What to do:
Please restate each entry exactly, without skipping any.

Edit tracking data
--- --- ---

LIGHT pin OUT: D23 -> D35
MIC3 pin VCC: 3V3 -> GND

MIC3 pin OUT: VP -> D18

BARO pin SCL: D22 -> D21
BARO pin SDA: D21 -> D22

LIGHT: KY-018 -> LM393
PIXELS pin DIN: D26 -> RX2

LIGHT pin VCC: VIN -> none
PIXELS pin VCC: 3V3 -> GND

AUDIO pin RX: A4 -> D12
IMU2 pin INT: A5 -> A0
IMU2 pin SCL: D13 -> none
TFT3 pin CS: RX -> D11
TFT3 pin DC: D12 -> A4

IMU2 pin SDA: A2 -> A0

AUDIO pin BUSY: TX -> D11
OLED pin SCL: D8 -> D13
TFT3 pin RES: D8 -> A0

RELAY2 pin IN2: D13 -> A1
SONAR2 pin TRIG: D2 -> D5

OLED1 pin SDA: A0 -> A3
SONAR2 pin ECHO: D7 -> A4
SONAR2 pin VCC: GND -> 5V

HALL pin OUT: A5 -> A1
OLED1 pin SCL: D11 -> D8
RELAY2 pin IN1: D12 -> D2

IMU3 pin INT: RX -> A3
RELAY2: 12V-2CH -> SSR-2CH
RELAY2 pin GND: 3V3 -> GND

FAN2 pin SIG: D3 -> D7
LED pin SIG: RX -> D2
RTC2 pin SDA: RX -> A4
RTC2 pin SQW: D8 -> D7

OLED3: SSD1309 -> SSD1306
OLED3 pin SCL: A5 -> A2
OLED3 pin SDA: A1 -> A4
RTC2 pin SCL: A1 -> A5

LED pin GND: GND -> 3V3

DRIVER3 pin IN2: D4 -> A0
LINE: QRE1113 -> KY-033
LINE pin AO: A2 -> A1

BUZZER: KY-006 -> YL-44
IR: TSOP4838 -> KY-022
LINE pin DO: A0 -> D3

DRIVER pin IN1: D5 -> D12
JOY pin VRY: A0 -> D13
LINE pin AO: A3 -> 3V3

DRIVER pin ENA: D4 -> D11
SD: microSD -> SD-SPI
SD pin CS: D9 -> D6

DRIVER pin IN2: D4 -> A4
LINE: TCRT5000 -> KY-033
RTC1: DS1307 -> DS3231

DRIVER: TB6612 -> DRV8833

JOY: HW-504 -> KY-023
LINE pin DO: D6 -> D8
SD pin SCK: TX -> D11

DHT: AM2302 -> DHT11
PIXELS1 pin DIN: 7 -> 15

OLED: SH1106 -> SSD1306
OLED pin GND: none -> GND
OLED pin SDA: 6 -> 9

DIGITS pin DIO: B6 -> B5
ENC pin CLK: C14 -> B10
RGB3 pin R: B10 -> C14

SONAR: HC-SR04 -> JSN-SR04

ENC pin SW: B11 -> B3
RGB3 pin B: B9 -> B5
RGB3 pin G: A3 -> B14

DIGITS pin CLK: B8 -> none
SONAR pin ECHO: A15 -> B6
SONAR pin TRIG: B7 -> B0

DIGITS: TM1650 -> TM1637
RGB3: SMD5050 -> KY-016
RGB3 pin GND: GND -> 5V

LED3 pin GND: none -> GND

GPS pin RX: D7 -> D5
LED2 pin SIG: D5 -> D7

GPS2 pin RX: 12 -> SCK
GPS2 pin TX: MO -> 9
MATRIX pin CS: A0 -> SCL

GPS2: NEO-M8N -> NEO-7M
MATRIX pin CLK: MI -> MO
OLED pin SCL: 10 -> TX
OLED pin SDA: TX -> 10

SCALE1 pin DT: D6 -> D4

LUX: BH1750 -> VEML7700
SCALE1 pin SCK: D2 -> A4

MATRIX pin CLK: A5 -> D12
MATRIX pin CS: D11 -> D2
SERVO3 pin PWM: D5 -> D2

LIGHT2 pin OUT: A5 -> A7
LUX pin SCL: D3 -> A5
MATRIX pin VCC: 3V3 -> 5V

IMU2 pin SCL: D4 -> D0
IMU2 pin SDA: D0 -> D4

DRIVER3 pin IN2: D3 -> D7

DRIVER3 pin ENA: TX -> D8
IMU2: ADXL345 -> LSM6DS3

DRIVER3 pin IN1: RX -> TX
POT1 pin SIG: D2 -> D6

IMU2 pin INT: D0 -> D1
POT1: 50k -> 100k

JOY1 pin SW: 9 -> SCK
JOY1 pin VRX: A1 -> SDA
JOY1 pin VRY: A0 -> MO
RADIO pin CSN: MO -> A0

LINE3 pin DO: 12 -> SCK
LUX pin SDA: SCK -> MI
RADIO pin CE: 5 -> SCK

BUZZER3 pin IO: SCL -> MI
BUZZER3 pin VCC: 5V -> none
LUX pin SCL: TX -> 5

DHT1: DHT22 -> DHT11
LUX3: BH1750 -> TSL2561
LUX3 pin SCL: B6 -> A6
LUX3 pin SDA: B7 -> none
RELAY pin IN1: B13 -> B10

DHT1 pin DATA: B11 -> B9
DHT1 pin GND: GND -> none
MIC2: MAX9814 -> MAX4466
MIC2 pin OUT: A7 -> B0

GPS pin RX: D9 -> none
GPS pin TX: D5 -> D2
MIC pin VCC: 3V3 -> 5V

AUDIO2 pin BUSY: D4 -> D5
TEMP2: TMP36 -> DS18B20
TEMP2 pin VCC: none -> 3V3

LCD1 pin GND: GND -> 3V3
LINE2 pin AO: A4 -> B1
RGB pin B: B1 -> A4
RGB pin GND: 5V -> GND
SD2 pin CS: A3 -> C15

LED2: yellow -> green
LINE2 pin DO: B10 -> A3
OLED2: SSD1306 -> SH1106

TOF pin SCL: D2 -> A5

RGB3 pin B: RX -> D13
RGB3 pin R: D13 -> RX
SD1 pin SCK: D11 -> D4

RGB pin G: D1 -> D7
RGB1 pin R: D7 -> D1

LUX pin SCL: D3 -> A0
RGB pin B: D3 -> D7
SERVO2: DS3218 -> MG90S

--- --- ---

Exercise solution:
LIGHT pin OUT: D23 -> D35
MIC3 pin VCC: 3V3 -> GND

MIC3 pin OUT: VP -> D18

BARO pin SCL: D22 -> D21
BARO pin SDA: D21 -> D22

LIGHT: KY-018 -> LM393
PIXELS pin DIN: D26 -> RX2

LIGHT pin VCC: VIN -> none
PIXELS pin VCC: 3V3 -> GND

AUDIO pin RX: A4 -> D12
IMU2 pin INT: A5 -> A0
IMU2 pin SCL: D13 -> none
TFT3 pin CS: RX -> D11
TFT3 pin DC: D12 -> A4

IMU2 pin SDA: A2 -> A0

AUDIO pin BUSY: TX -> D11
OLED pin SCL: D8 -> D13
TFT3 pin RES: D8 -> A0

RELAY2 pin IN2: D13 -> A1
SONAR2 pin TRIG: D2 -> D5

OLED1 pin SDA: A0 -> A3
SONAR2 pin ECHO: D7 -> A4
SONAR2 pin VCC: GND -> 5V

HALL pin OUT: A5 -> A1
OLED1 pin SCL: D11 -> D8
RELAY2 pin IN1: D12 -> D2

IMU3 pin INT: RX -> A3
RELAY2: 12V-2CH -> SSR-2CH
RELAY2 pin GND: 3V3 -> GND

FAN2 pin SIG: D3 -> D7
LED pin SIG: RX -> D2
RTC2 pin SDA: RX -> A4
RTC2 pin SQW: D8 -> D7

OLED3: SSD1309 -> SSD1306
OLED3 pin SCL: A5 -> A2
OLED3 pin SDA: A1 -> A4
RTC2 pin SCL: A1 -> A5

LED pin GND: GND -> 3V3

DRIVER3 pin IN2: D4 -> A0
LINE: QRE1113 -> KY-033
LINE pin AO: A2 -> A1

BUZZER: KY-006 -> YL-44
IR: TSOP4838 -> KY-022
LINE pin DO: A0 -> D3

DRIVER pin IN1: D5 -> D12
JOY pin VRY: A0 -> D13
LINE pin AO: A3 -> 3V3

DRIVER pin ENA: D4 -> D11
SD: microSD -> SD-SPI
SD pin CS: D9 -> D6

DRIVER pin IN2: D4 -> A4
LINE: TCRT5000 -> KY-033
RTC1: DS1307 -> DS3231

DRIVER: TB6612 -> DRV8833

JOY: HW-504 -> KY-023
LINE pin DO: D6 -> D8
SD pin SCK: TX -> D11

DHT: AM2302 -> DHT11
PIXELS1 pin DIN: 7 -> 15

OLED: SH1106 -> SSD1306
OLED pin GND: none -> GND
OLED pin SDA: 6 -> 9

DIGITS pin DIO: B6 -> B5
ENC pin CLK: C14 -> B10
RGB3 pin R: B10 -> C14

SONAR: HC-SR04 -> JSN-SR04

ENC pin SW: B11 -> B3
RGB3 pin B: B9 -> B5
RGB3 pin G: A3 -> B14

DIGITS pin CLK: B8 -> none
SONAR pin ECHO: A15 -> B6
SONAR pin TRIG: B7 -> B0

DIGITS: TM1650 -> TM1637
RGB3: SMD5050 -> KY-016
RGB3 pin GND: GND -> 5V

LED3 pin GND: none -> GND

GPS pin RX: D7 -> D5
LED2 pin SIG: D5 -> D7

GPS2 pin RX: 12 -> SCK
GPS2 pin TX: MO -> 9
MATRIX pin CS: A0 -> SCL

GPS2: NEO-M8N -> NEO-7M
MATRIX pin CLK: MI -> MO
OLED pin SCL: 10 -> TX
OLED pin SDA: TX -> 10

SCALE1 pin DT: D6 -> D4

LUX: BH1750 -> VEML7700
SCALE1 pin SCK: D2 -> A4

MATRIX pin CLK: A5 -> D12
MATRIX pin CS: D11 -> D2
SERVO3 pin PWM: D5 -> D2

LIGHT2 pin OUT: A5 -> A7
LUX pin SCL: D3 -> A5
MATRIX pin VCC: 3V3 -> 5V

IMU2 pin SCL: D4 -> D0
IMU2 pin SDA: D0 -> D4

DRIVER3 pin IN2: D3 -> D7

DRIVER3 pin ENA: TX -> D8
IMU2: ADXL345 -> LSM6DS3

DRIVER3 pin IN1: RX -> TX
POT1 pin SIG: D2 -> D6

IMU2 pin INT: D0 -> D1
POT1: 50k -> 100k

JOY1 pin SW: 9 -> SCK
JOY1 pin VRX: A1 -> SDA
JOY1 pin VRY: A0 -> MO
RADIO pin CSN: MO -> A0

LINE3 pin DO: 12 -> SCK
LUX pin SDA: SCK -> MI
RADIO pin CE: 5 -> SCK

BUZZER3 pin IO: SCL -> MI
BUZZER3 pin VCC: 5V -> none
LUX pin SCL: TX -> 5

DHT1: DHT22 -> DHT11
LUX3: BH1750 -> TSL2561
LUX3 pin SCL: B6 -> A6
LUX3 pin SDA: B7 -> none
RELAY pin IN1: B13 -> B10

DHT1 pin DATA: B11 -> B9
DHT1 pin GND: GND -> none
MIC2: MAX9814 -> MAX4466
MIC2 pin OUT: A7 -> B0

GPS pin RX: D9 -> none
GPS pin TX: D5 -> D2
MIC pin VCC: 3V3 -> 5V

AUDIO2 pin BUSY: D4 -> D5
TEMP2: TMP36 -> DS18B20
TEMP2 pin VCC: none -> 3V3

LCD1 pin GND: GND -> 3V3
LINE2 pin AO: A4 -> B1
RGB pin B: B1 -> A4
RGB pin GND: 5V -> GND
SD2 pin CS: A3 -> C15

LED2: yellow -> green
LINE2 pin DO: B10 -> A3
OLED2: SSD1306 -> SH1106

TOF pin SCL: D2 -> A5

RGB3 pin B: RX -> D13
RGB3 pin R: D13 -> RX
SD1 pin SCK: D11 -> D4

RGB pin G: D1 -> D7
RGB1 pin R: D7 -> D1

LUX pin SCL: D3 -> A0
RGB pin B: D3 -> D7
SERVO2: DS3218 -> MG90S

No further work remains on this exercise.